WHAT THIS TASK INVOLVES: Filter the records below for the word "yellow". Keep each line that has it.

SOURCE DATA:
[Start of Attachment]
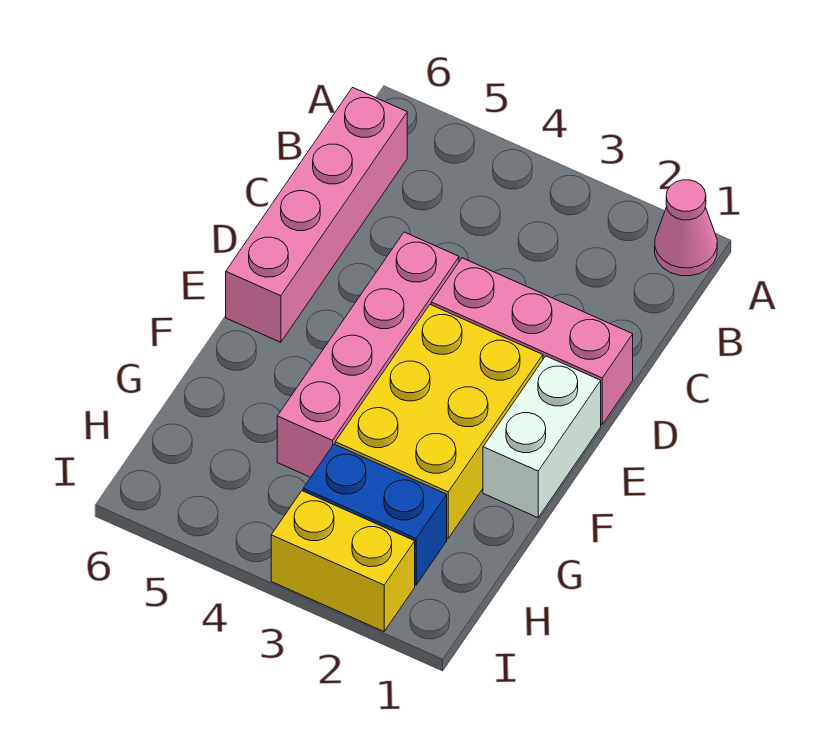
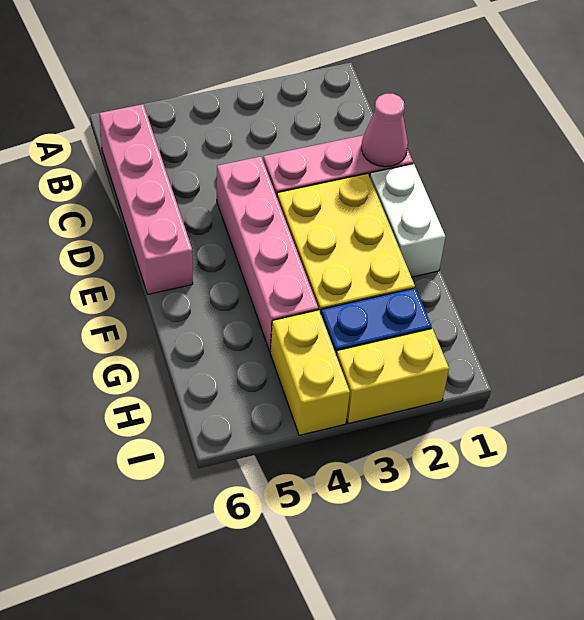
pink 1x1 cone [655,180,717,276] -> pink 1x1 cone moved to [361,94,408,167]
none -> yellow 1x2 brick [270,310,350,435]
[End of Attachment]
[Start of Attachment]
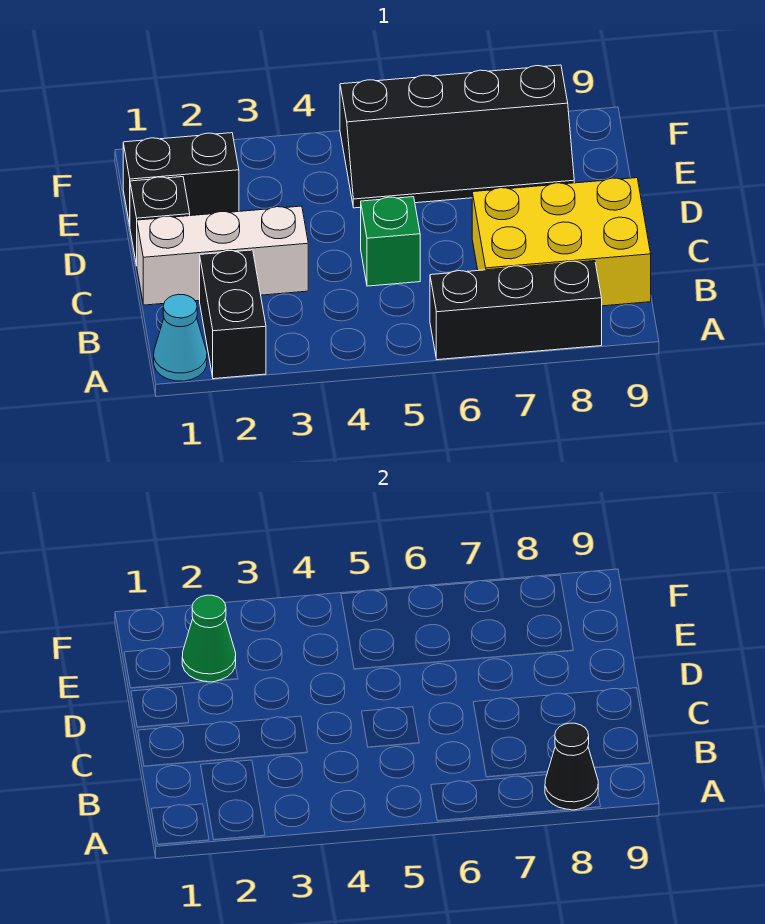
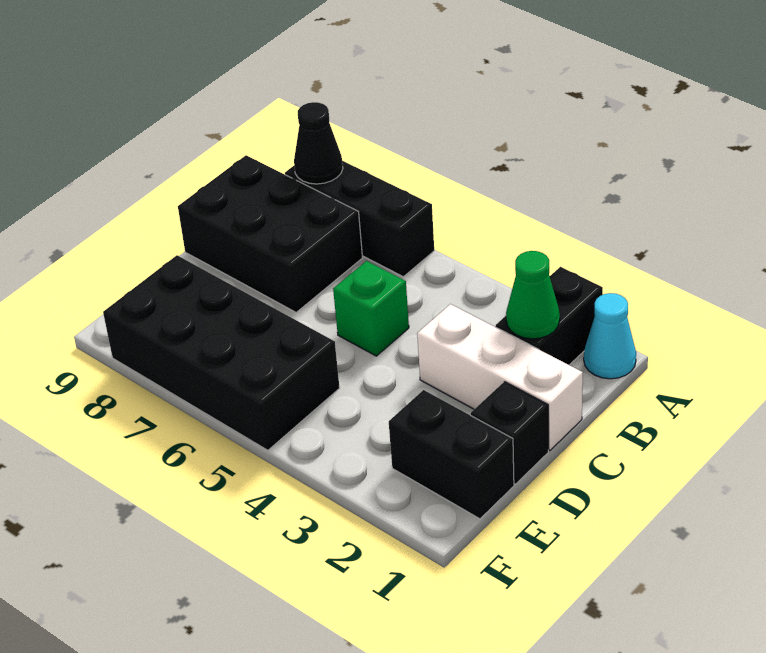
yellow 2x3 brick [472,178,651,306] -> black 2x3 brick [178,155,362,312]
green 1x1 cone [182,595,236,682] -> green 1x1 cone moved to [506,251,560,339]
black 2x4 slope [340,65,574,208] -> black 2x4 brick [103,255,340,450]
[End of Attachment]
ANSWER TO THIS EXERCISE:
none -> yellow 1x2 brick [270,310,350,435]
yellow 2x3 brick [472,178,651,306] -> black 2x3 brick [178,155,362,312]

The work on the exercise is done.